§ Work to be completed
Every line from the beginning of the records below up to the one holding "blue triangle at" should be quoted exactly; leave out the rest.

§ Data supplied

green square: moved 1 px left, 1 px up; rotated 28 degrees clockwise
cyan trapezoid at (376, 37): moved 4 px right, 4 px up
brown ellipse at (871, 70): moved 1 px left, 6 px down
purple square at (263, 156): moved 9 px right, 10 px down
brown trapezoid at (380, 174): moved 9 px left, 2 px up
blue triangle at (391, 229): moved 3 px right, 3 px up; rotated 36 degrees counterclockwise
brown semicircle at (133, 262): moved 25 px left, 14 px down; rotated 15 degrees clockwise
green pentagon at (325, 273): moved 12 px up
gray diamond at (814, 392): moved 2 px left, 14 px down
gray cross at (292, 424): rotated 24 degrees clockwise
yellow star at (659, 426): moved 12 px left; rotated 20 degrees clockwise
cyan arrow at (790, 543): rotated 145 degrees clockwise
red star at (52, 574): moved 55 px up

§ Problem solution
green square: moved 1 px left, 1 px up; rotated 28 degrees clockwise
cyan trapezoid at (376, 37): moved 4 px right, 4 px up
brown ellipse at (871, 70): moved 1 px left, 6 px down
purple square at (263, 156): moved 9 px right, 10 px down
brown trapezoid at (380, 174): moved 9 px left, 2 px up
blue triangle at (391, 229): moved 3 px right, 3 px up; rotated 36 degrees counterclockwise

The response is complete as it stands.